What you will do — Leaving the pictures aside, write out the whole listing below exactly.

*** Information ***

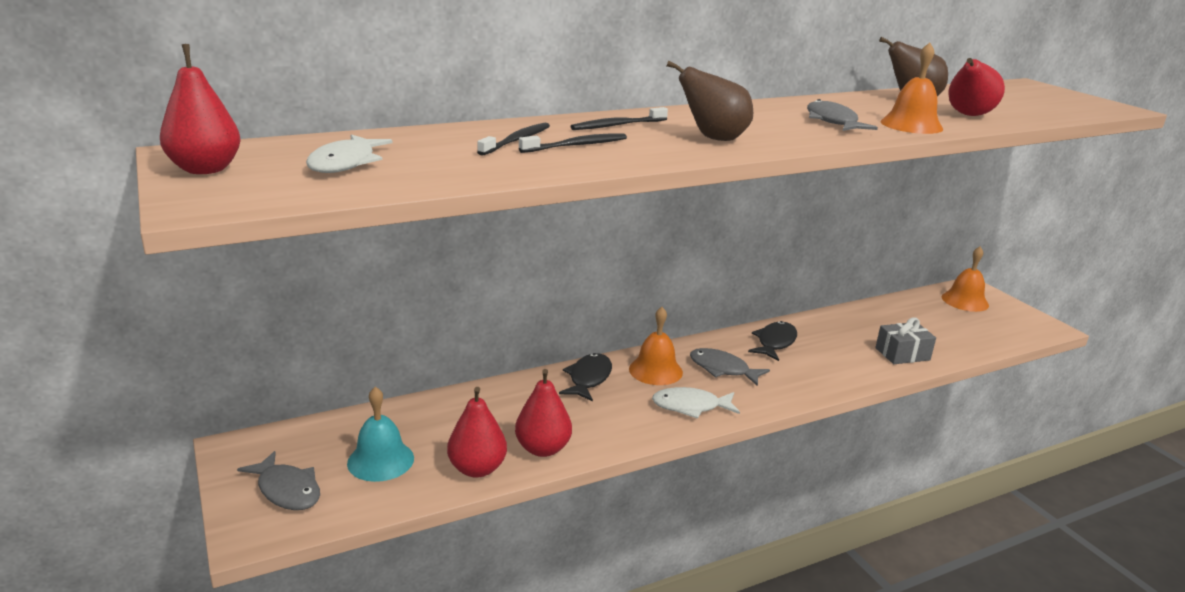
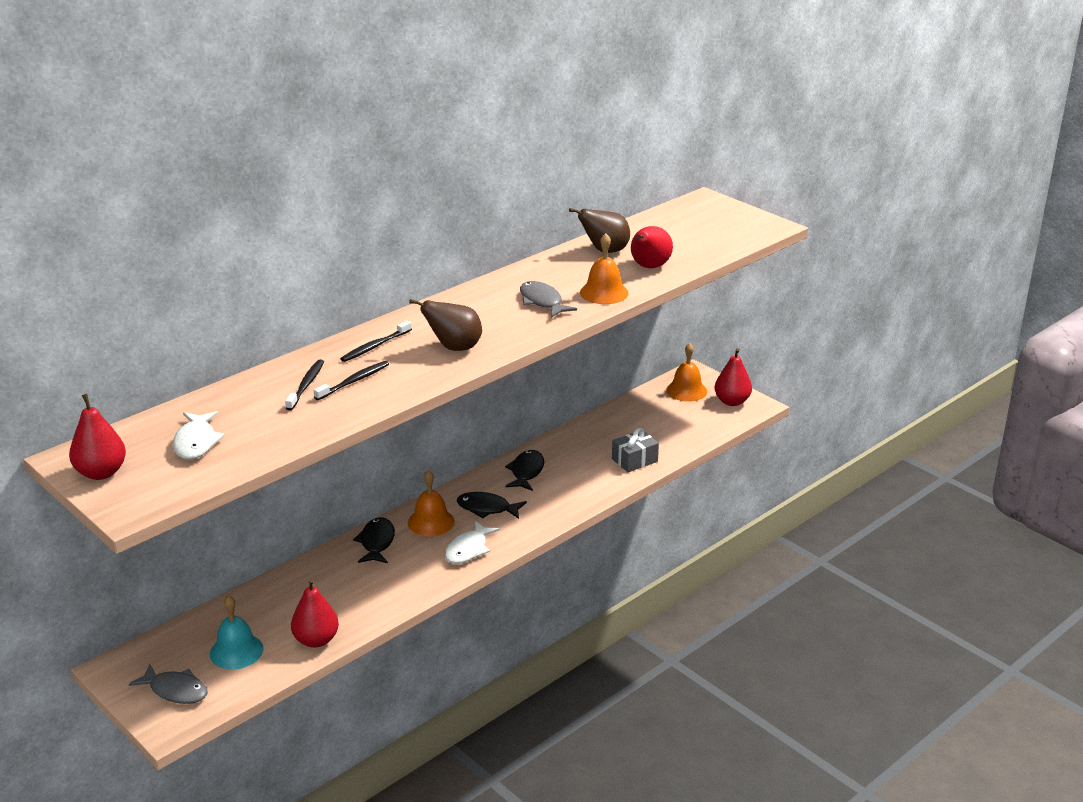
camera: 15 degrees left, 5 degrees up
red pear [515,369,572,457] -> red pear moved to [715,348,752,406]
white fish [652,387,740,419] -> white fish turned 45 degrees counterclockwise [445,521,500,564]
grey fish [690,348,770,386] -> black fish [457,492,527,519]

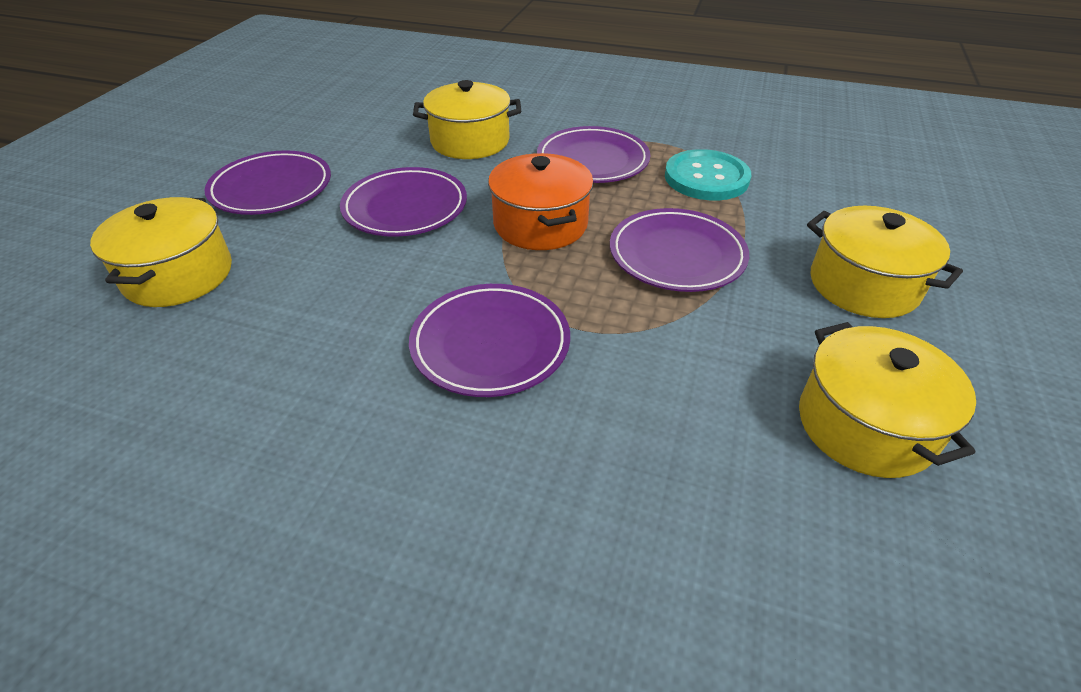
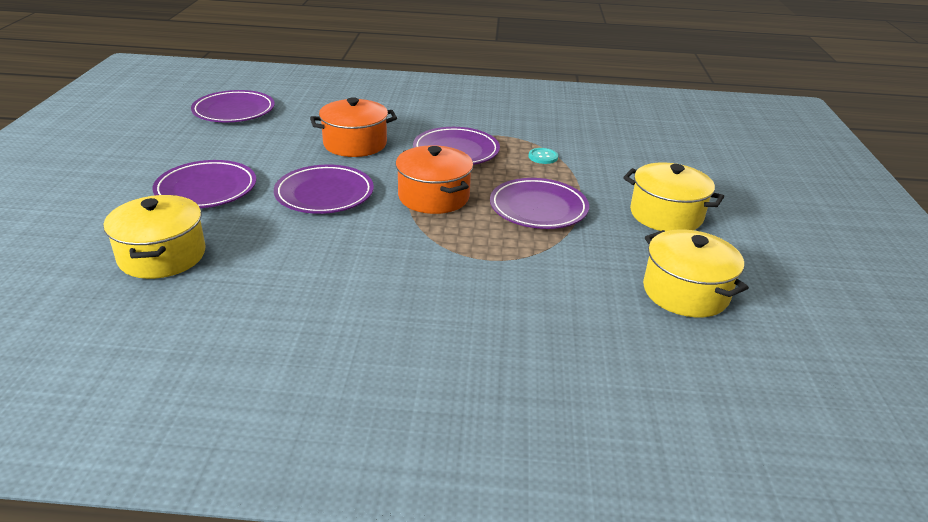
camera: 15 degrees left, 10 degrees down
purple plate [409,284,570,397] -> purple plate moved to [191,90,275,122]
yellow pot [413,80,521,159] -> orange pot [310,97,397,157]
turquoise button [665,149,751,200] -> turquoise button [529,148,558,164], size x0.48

*** End of Information ***

Task result —
camera: 15 degrees left, 5 degrees up
red pear [515,369,572,457] -> red pear moved to [715,348,752,406]
white fish [652,387,740,419] -> white fish turned 45 degrees counterclockwise [445,521,500,564]
grey fish [690,348,770,386] -> black fish [457,492,527,519]

camera: 15 degrees left, 10 degrees down
purple plate [409,284,570,397] -> purple plate moved to [191,90,275,122]
yellow pot [413,80,521,159] -> orange pot [310,97,397,157]
turquoise button [665,149,751,200] -> turquoise button [529,148,558,164], size x0.48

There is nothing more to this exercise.